== DATA EXTRACTS

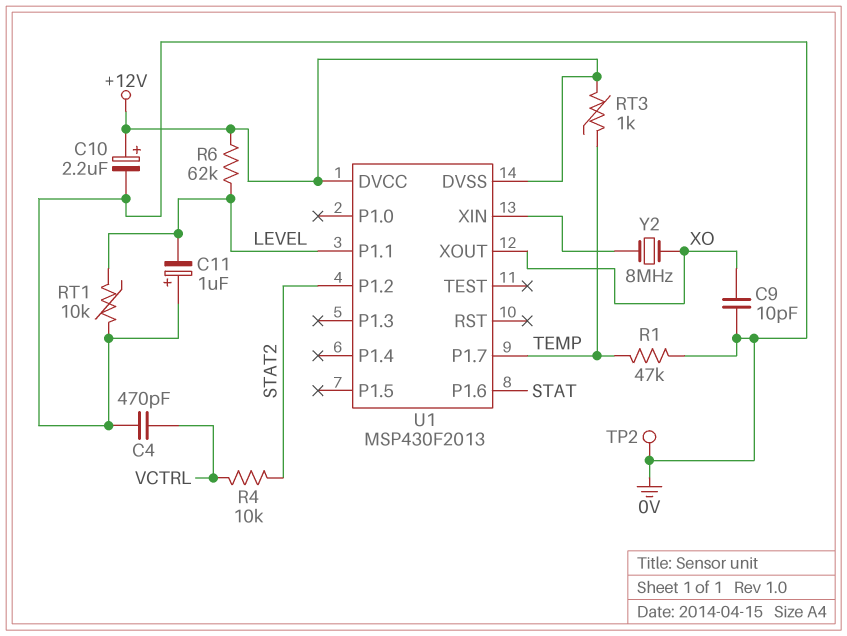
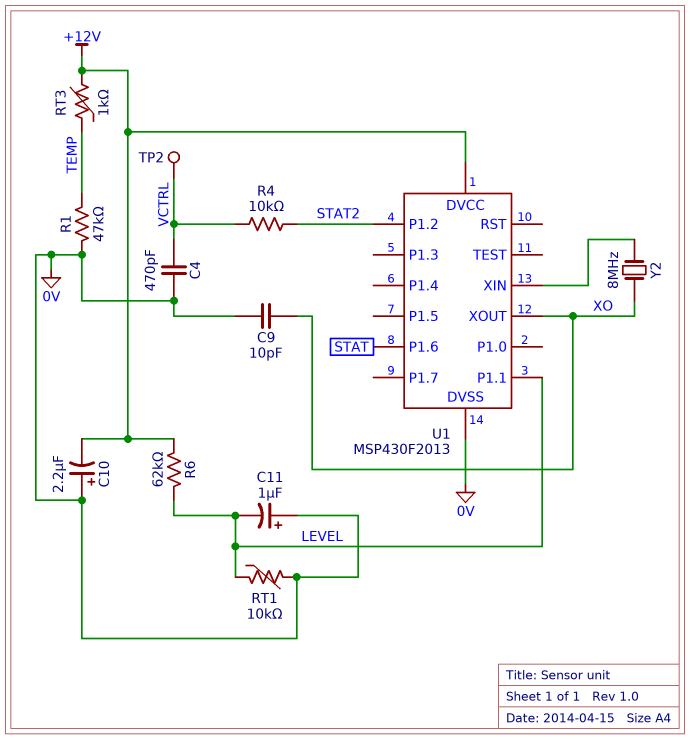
C10: 2.2uF (plus +12V, minus 0V) -> 2.2uF (plus 0V, minus +12V)
TP2: test point (0V) -> test point (VCTRL)
U1 pin DVSS: +12V -> 0V
U1 pin P1.7: TEMP -> none

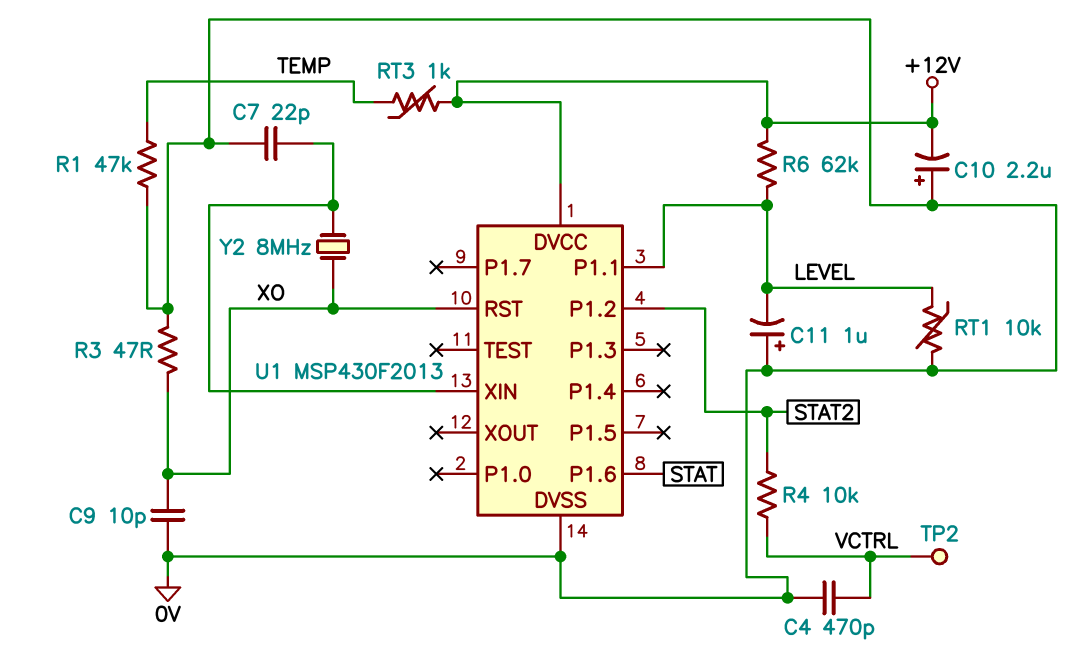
C7: none -> 22pF (0V, U1/XIN)
R3: none -> 47 (0V, XO)
U1 pin RST: none -> XO
U1 pin XOUT: XO -> none

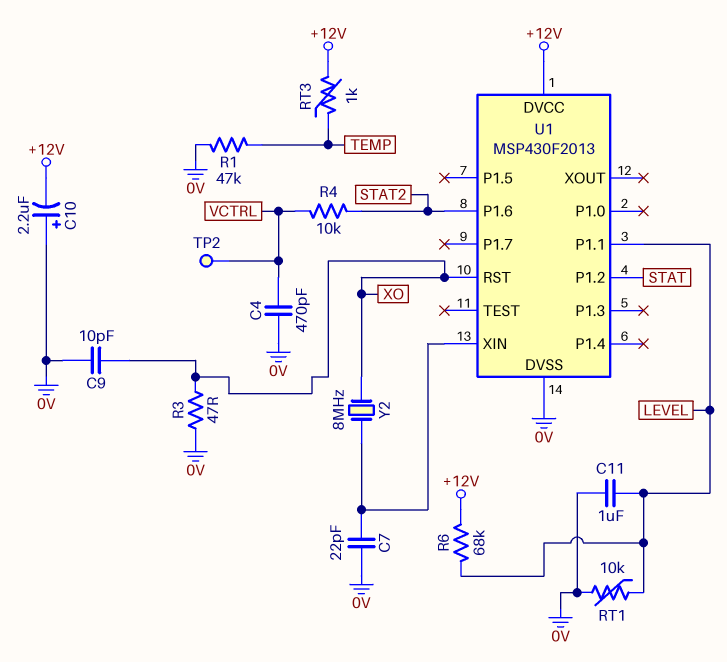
C11: 1uF (plus 0V, minus LEVEL) -> 1uF (0V, LEVEL)
R6: 62k (+12V, LEVEL) -> 68k (+12V, LEVEL)
U1 pin P1.2: STAT2 -> STAT
U1 pin P1.6: STAT -> STAT2

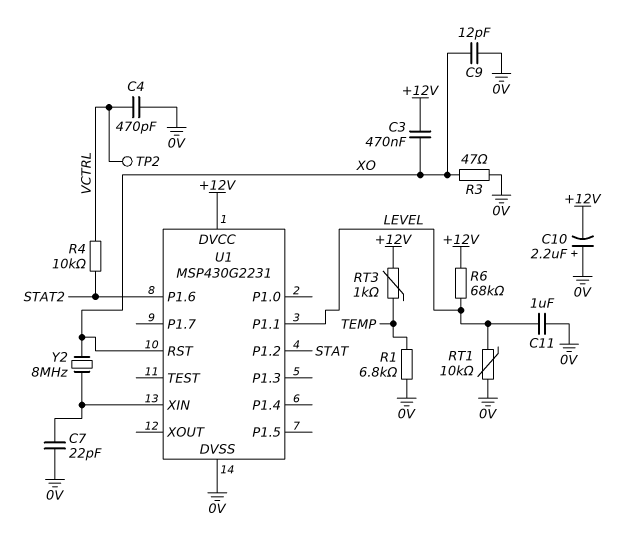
C3: none -> 470nF (+12V, XO)
C9: 10pF (0V, XO) -> 12pF (0V, XO)
R1: 47k (0V, TEMP) -> 6.8k (0V, TEMP)
U1: MSP430F2013 -> MSP430G2231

====

EXERCISE DIRECTIONS ▸ When a line contains the string "minus", copy it from the records.

OUTPUT OF THE TASK ▸
C10: 2.2uF (plus +12V, minus 0V) -> 2.2uF (plus 0V, minus +12V)
C11: 1uF (plus 0V, minus LEVEL) -> 1uF (0V, LEVEL)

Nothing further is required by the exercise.